▸ ABOUT THIS TASK
Instruction for the entries that follow: retype exactly the lines from the line with "POT1: 500k (GND, VDD, wiper" to the line with "Q2: PNP S8550", both included, and omit all others.

Difference listings
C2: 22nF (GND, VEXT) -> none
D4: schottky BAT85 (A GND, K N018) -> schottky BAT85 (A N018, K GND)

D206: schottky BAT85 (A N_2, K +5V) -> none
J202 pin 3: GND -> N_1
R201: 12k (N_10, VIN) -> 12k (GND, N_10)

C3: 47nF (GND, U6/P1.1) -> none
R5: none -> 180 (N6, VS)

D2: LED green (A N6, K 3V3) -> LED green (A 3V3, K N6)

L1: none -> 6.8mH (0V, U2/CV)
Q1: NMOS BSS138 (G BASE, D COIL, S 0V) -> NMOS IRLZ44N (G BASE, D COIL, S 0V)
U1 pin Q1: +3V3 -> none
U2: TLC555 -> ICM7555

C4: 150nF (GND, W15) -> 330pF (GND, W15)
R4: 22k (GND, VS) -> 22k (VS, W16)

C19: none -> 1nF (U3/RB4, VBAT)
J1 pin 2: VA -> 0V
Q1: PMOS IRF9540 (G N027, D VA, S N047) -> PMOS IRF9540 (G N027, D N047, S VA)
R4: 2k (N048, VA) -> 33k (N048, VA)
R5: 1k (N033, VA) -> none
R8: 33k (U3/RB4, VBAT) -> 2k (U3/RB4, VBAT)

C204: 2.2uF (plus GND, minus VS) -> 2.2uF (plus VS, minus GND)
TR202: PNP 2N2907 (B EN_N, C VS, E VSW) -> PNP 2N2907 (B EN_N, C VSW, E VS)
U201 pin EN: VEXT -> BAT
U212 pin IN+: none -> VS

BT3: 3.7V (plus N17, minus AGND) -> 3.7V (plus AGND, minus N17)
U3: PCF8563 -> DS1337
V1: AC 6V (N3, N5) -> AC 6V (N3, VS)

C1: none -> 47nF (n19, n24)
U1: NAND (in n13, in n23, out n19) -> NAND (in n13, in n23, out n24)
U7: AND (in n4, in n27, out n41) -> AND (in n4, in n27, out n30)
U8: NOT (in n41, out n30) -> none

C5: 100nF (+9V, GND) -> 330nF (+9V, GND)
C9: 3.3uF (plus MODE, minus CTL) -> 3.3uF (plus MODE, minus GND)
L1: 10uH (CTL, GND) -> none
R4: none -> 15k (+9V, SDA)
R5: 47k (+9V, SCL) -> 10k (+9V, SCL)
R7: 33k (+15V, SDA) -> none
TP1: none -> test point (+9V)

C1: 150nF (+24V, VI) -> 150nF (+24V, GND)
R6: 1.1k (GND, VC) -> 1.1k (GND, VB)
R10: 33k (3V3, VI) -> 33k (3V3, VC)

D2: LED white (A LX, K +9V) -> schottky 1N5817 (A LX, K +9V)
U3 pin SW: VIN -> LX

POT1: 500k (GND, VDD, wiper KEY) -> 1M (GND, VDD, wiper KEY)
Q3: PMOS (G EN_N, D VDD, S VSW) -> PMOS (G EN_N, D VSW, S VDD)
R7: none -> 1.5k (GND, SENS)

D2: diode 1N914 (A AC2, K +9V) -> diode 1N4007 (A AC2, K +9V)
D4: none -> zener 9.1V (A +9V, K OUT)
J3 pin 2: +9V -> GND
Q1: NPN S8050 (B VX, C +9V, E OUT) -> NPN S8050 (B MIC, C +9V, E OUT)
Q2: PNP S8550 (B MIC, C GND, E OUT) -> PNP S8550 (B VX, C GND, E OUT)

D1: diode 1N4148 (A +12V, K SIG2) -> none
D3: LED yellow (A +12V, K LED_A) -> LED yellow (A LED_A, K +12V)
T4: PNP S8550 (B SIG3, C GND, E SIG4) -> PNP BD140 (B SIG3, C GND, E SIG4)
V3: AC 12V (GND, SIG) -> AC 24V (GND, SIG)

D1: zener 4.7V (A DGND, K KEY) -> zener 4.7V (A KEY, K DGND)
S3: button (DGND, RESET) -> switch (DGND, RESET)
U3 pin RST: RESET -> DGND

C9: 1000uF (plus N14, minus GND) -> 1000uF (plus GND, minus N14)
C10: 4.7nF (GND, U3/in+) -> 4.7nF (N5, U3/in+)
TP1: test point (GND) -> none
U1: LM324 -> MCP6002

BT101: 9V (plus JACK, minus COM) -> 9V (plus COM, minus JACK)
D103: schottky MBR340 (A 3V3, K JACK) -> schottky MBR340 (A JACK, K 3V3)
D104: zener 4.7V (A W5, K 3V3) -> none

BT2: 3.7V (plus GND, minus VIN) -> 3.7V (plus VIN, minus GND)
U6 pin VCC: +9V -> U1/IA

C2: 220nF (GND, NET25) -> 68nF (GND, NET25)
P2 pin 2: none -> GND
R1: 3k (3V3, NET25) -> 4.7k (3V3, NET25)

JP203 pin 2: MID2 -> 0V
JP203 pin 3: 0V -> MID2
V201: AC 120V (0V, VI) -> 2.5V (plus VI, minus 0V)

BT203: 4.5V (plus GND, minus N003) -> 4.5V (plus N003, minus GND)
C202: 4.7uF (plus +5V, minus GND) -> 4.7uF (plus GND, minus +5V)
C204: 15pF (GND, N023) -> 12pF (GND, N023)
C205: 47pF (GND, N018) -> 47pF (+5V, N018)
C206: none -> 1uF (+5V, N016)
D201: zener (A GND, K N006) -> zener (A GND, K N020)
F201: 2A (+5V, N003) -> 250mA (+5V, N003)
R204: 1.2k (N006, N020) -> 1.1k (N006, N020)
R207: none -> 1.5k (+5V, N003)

▸ TASK SOLUTION
POT1: 500k (GND, VDD, wiper KEY) -> 1M (GND, VDD, wiper KEY)
Q3: PMOS (G EN_N, D VDD, S VSW) -> PMOS (G EN_N, D VSW, S VDD)
R7: none -> 1.5k (GND, SENS)

D2: diode 1N914 (A AC2, K +9V) -> diode 1N4007 (A AC2, K +9V)
D4: none -> zener 9.1V (A +9V, K OUT)
J3 pin 2: +9V -> GND
Q1: NPN S8050 (B VX, C +9V, E OUT) -> NPN S8050 (B MIC, C +9V, E OUT)
Q2: PNP S8550 (B MIC, C GND, E OUT) -> PNP S8550 (B VX, C GND, E OUT)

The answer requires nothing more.